WHAT THE EXERCISE ASKS
Faithfully repeat each entry below, minus the pictures.

BEGIN THE DATA

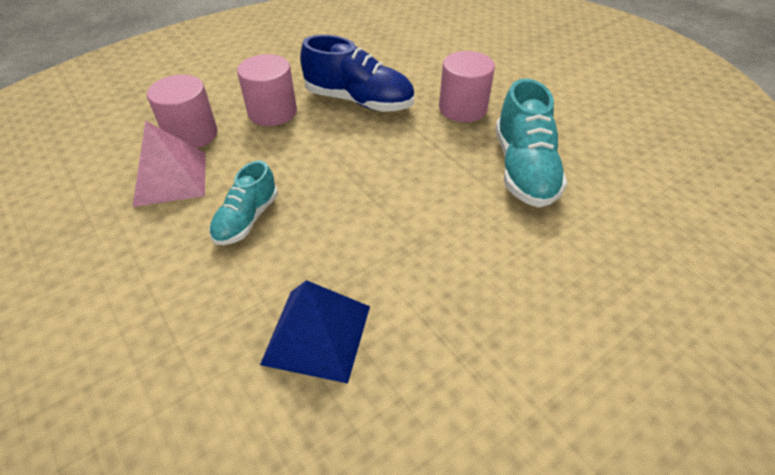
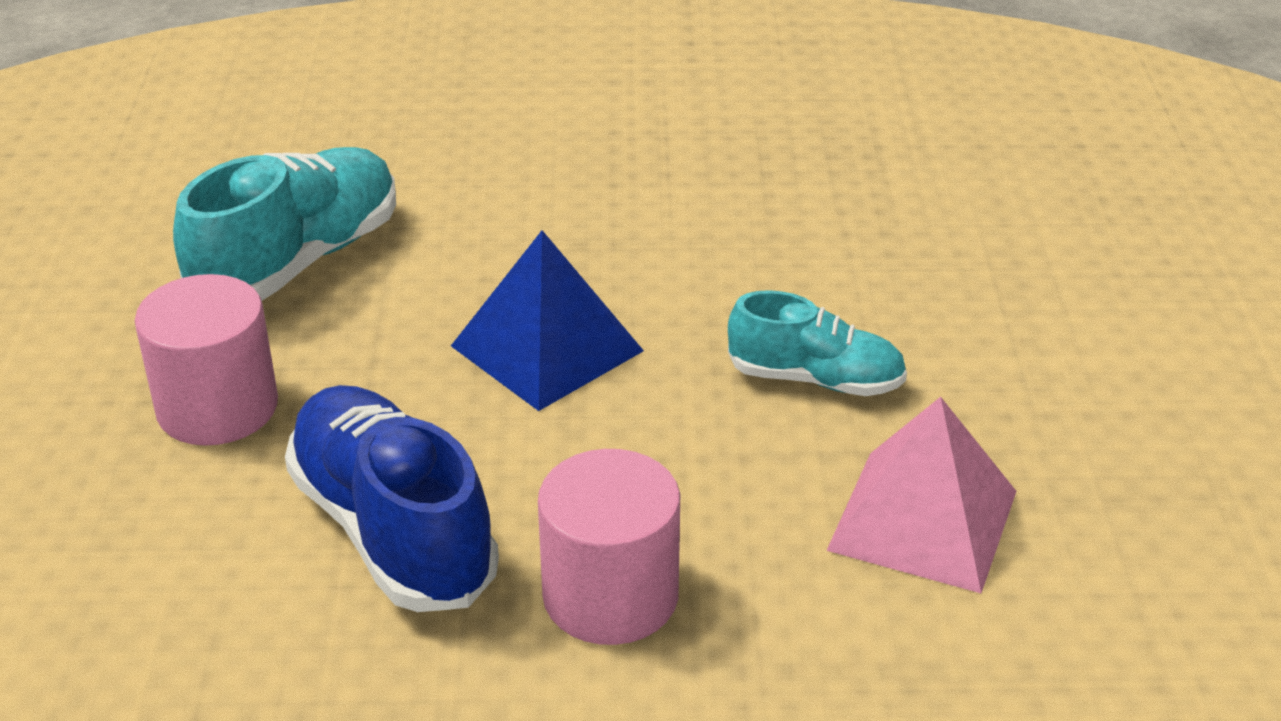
camera: 145 degrees left, 10 degrees down
(191, 134) = (835, 618): pink cylinder -> none
(247, 219) = (815, 379): turquoise shoe -> turquoise shoe turned 45 degrees clockwise
(317, 334) = (807, 212): blue pyramid -> blue pyramid (547, 348)

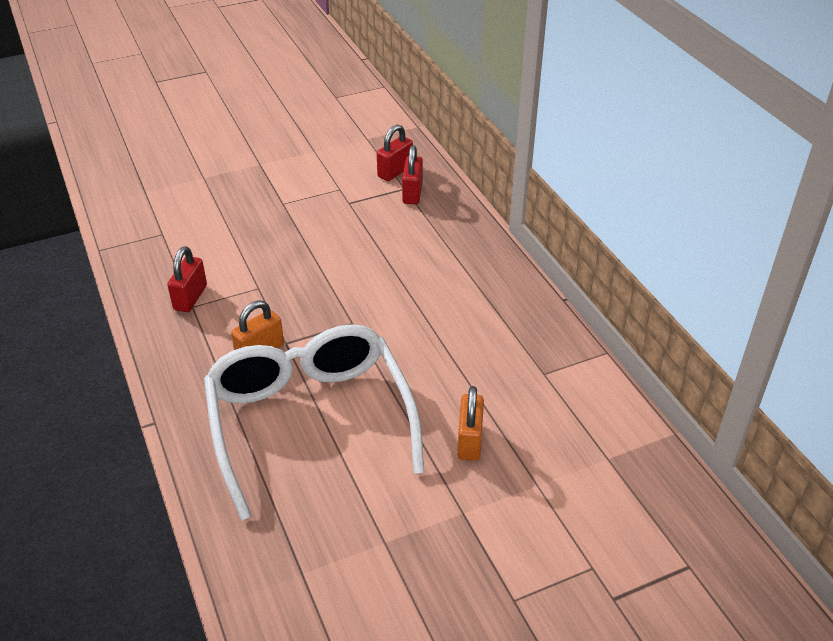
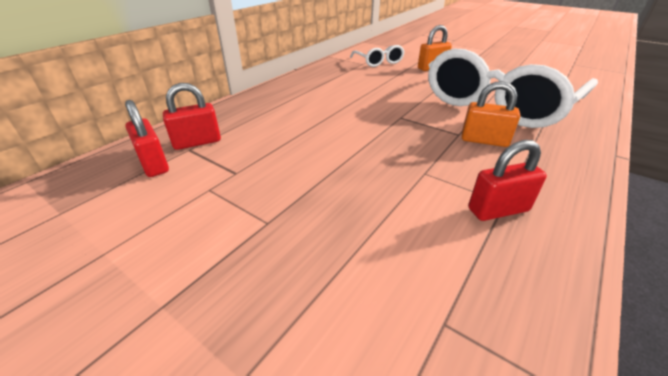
camera: 120 degrees left, 5 degrees down
(395, 171) = (154, 164): red padlock -> red padlock turned 45 degrees clockwise
(540, 395) = (378, 62): none -> white glasses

END THE DATA

EXERCISE RESULT
camera: 145 degrees left, 10 degrees down
(191, 134) = (835, 618): pink cylinder -> none
(247, 219) = (815, 379): turquoise shoe -> turquoise shoe turned 45 degrees clockwise
(317, 334) = (807, 212): blue pyramid -> blue pyramid (547, 348)

camera: 120 degrees left, 5 degrees down
(395, 171) = (154, 164): red padlock -> red padlock turned 45 degrees clockwise
(540, 395) = (378, 62): none -> white glasses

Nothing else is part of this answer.